:: DATA SECTION ::

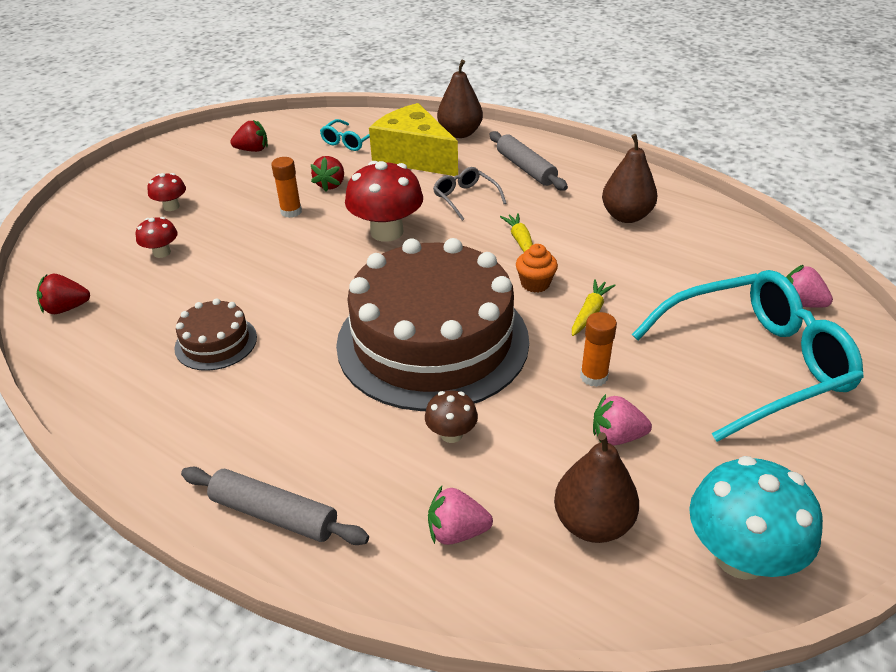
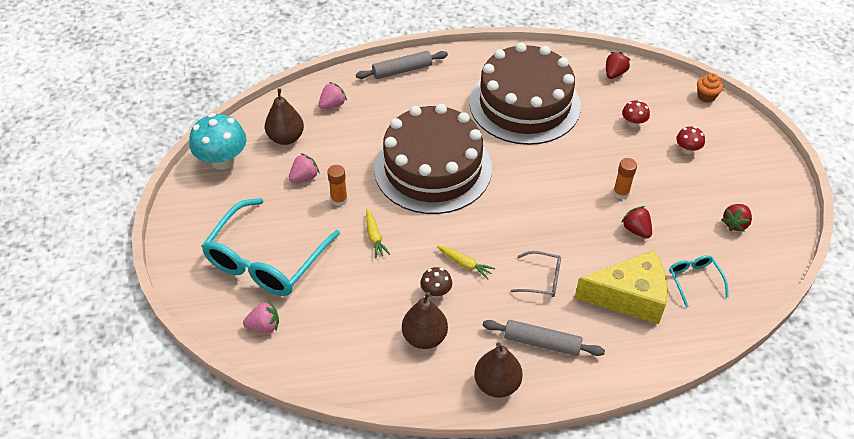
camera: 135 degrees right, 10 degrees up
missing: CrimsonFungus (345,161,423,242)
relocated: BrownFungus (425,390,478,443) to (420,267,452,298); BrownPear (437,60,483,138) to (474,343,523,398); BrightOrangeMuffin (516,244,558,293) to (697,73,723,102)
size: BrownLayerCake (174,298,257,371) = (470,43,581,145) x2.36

:::

# [REQUIRED WORK]
Give back exactly the lines from the first line of the data through the line with "relocated: BrownFungus (425,390,478,443)", pictures excluded.

# [FINISHED TASK]
camera: 135 degrees right, 10 degrees up
missing: CrimsonFungus (345,161,423,242)
relocated: BrownFungus (425,390,478,443) to (420,267,452,298); BrownPear (437,60,483,138) to (474,343,523,398); BrightOrangeMuffin (516,244,558,293) to (697,73,723,102)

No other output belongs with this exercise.